About this exercise:
When a line of the entries below contains "AGND", it counts once; state how many such lines there are and nothing else.

====== Provided records ======

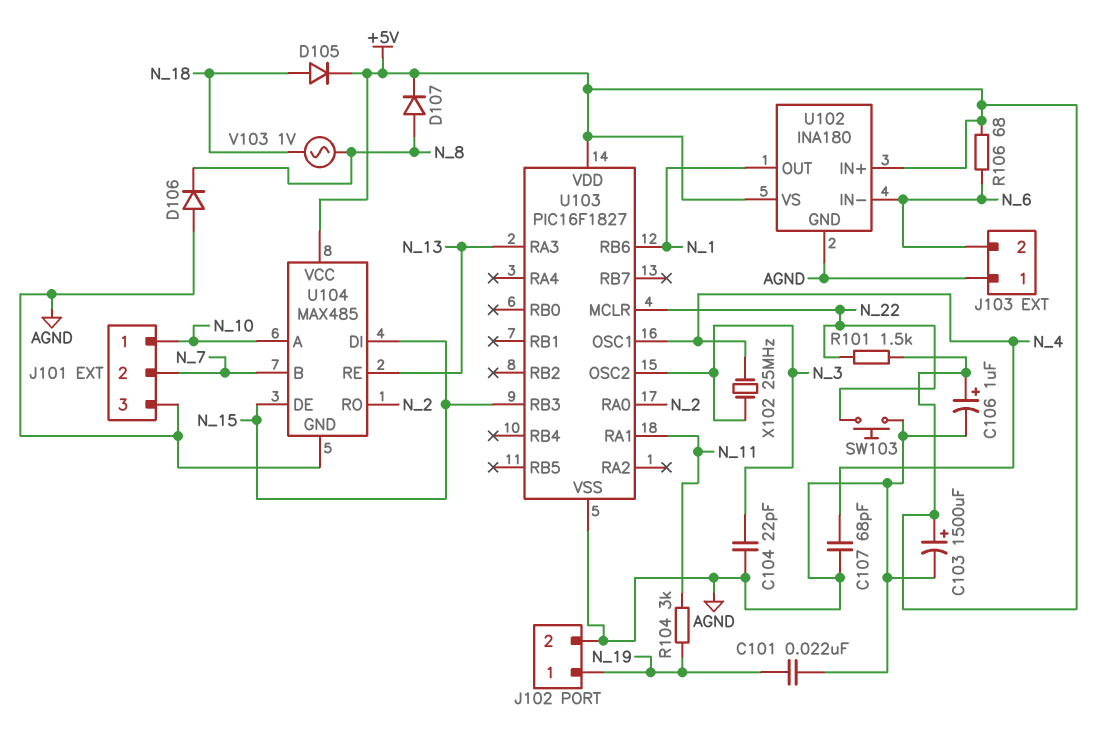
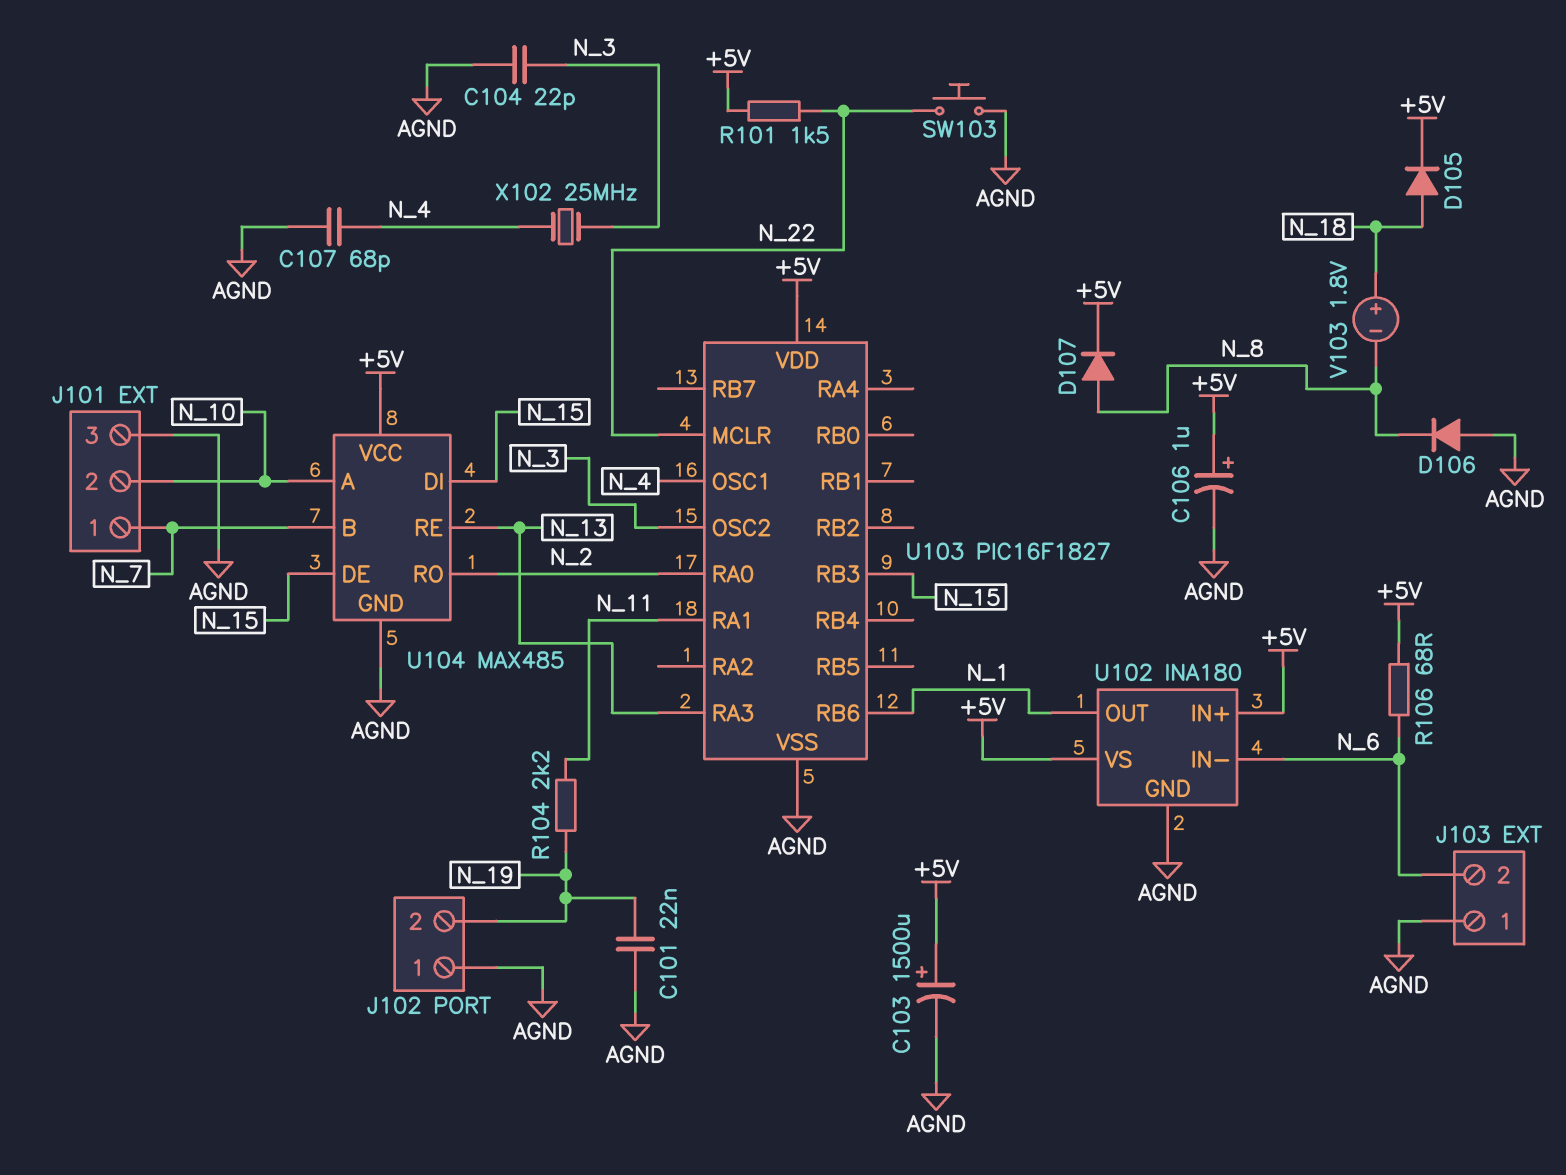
J101 pin 1: N_10 -> N_7
J101 pin 2: N_7 -> N_10
J102 pin 1: N_19 -> AGND
J102 pin 2: AGND -> N_19
R104: 3k (N_11, N_19) -> 2.2k (N_11, N_19)
V103: AC 1V (N_8, N_18) -> 1.8V (plus N_18, minus N_8)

======

Task response:
2